Directions for this task: Leave out the pictures and retype all the entries below exactly.

BEGIN Data supplied

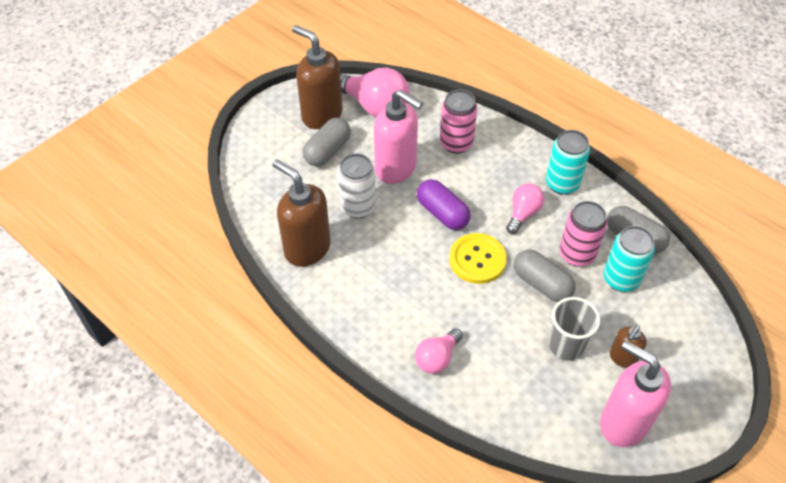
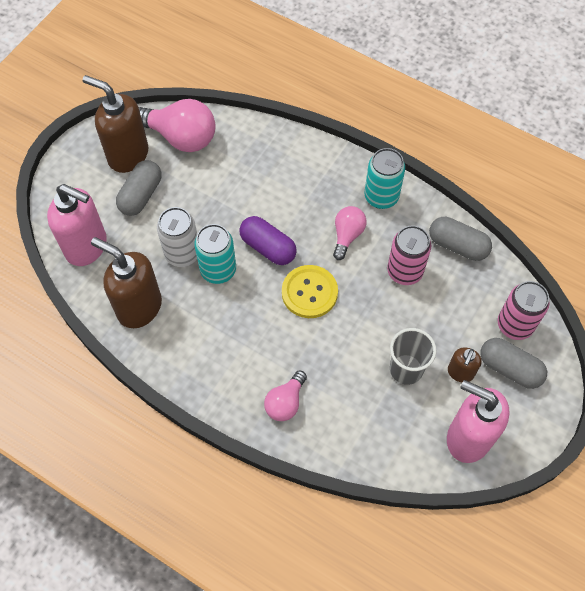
camera: 10 degrees left, 10 degrees up
pink soap dispenser [374,90,423,184] -> pink soap dispenser moved to [47,184,107,266]
pink can [440,90,477,154] -> pink can moved to [498,281,550,340]
grey capsule [514,250,576,302] -> grey capsule moved to [480,338,547,389]
turquoise can [603,226,655,292] -> turquoise can moved to [194,224,236,284]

END Data supplied

Task answer:
camera: 10 degrees left, 10 degrees up
pink soap dispenser [374,90,423,184] -> pink soap dispenser moved to [47,184,107,266]
pink can [440,90,477,154] -> pink can moved to [498,281,550,340]
grey capsule [514,250,576,302] -> grey capsule moved to [480,338,547,389]
turquoise can [603,226,655,292] -> turquoise can moved to [194,224,236,284]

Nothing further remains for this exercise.